**Exercise requirements**
Reproduce each of the following lines verbatim, keeping their order unchanged.

**Extracted records**
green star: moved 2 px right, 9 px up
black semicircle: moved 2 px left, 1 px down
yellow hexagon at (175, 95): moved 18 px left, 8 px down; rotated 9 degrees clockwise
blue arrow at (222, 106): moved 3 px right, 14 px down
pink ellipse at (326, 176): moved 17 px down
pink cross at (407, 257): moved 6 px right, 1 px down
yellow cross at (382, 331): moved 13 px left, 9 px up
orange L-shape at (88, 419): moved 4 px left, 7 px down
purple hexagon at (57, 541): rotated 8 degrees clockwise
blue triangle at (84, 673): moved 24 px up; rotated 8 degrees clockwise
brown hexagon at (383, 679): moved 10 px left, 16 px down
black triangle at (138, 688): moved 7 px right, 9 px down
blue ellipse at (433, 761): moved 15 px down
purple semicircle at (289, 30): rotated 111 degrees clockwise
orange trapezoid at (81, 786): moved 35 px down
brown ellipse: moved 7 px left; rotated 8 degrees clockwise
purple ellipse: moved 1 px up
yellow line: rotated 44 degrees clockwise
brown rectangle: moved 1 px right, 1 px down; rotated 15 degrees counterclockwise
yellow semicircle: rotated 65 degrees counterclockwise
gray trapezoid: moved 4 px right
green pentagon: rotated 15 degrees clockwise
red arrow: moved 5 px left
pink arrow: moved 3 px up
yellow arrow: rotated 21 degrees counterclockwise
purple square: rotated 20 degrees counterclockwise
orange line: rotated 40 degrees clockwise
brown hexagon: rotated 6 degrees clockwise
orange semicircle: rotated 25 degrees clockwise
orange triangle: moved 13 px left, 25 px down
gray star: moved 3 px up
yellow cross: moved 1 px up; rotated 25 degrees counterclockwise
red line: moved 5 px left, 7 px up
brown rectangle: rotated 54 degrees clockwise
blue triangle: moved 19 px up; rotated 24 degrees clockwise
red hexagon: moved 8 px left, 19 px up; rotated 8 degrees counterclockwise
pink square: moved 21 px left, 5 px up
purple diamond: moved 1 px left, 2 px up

**Exercise output**
green star: moved 2 px right, 9 px up
black semicircle: moved 2 px left, 1 px down
yellow hexagon at (175, 95): moved 18 px left, 8 px down; rotated 9 degrees clockwise
blue arrow at (222, 106): moved 3 px right, 14 px down
pink ellipse at (326, 176): moved 17 px down
pink cross at (407, 257): moved 6 px right, 1 px down
yellow cross at (382, 331): moved 13 px left, 9 px up
orange L-shape at (88, 419): moved 4 px left, 7 px down
purple hexagon at (57, 541): rotated 8 degrees clockwise
blue triangle at (84, 673): moved 24 px up; rotated 8 degrees clockwise
brown hexagon at (383, 679): moved 10 px left, 16 px down
black triangle at (138, 688): moved 7 px right, 9 px down
blue ellipse at (433, 761): moved 15 px down
purple semicircle at (289, 30): rotated 111 degrees clockwise
orange trapezoid at (81, 786): moved 35 px down
brown ellipse: moved 7 px left; rotated 8 degrees clockwise
purple ellipse: moved 1 px up
yellow line: rotated 44 degrees clockwise
brown rectangle: moved 1 px right, 1 px down; rotated 15 degrees counterclockwise
yellow semicircle: rotated 65 degrees counterclockwise
gray trapezoid: moved 4 px right
green pentagon: rotated 15 degrees clockwise
red arrow: moved 5 px left
pink arrow: moved 3 px up
yellow arrow: rotated 21 degrees counterclockwise
purple square: rotated 20 degrees counterclockwise
orange line: rotated 40 degrees clockwise
brown hexagon: rotated 6 degrees clockwise
orange semicircle: rotated 25 degrees clockwise
orange triangle: moved 13 px left, 25 px down
gray star: moved 3 px up
yellow cross: moved 1 px up; rotated 25 degrees counterclockwise
red line: moved 5 px left, 7 px up
brown rectangle: rotated 54 degrees clockwise
blue triangle: moved 19 px up; rotated 24 degrees clockwise
red hexagon: moved 8 px left, 19 px up; rotated 8 degrees counterclockwise
pink square: moved 21 px left, 5 px up
purple diamond: moved 1 px left, 2 px up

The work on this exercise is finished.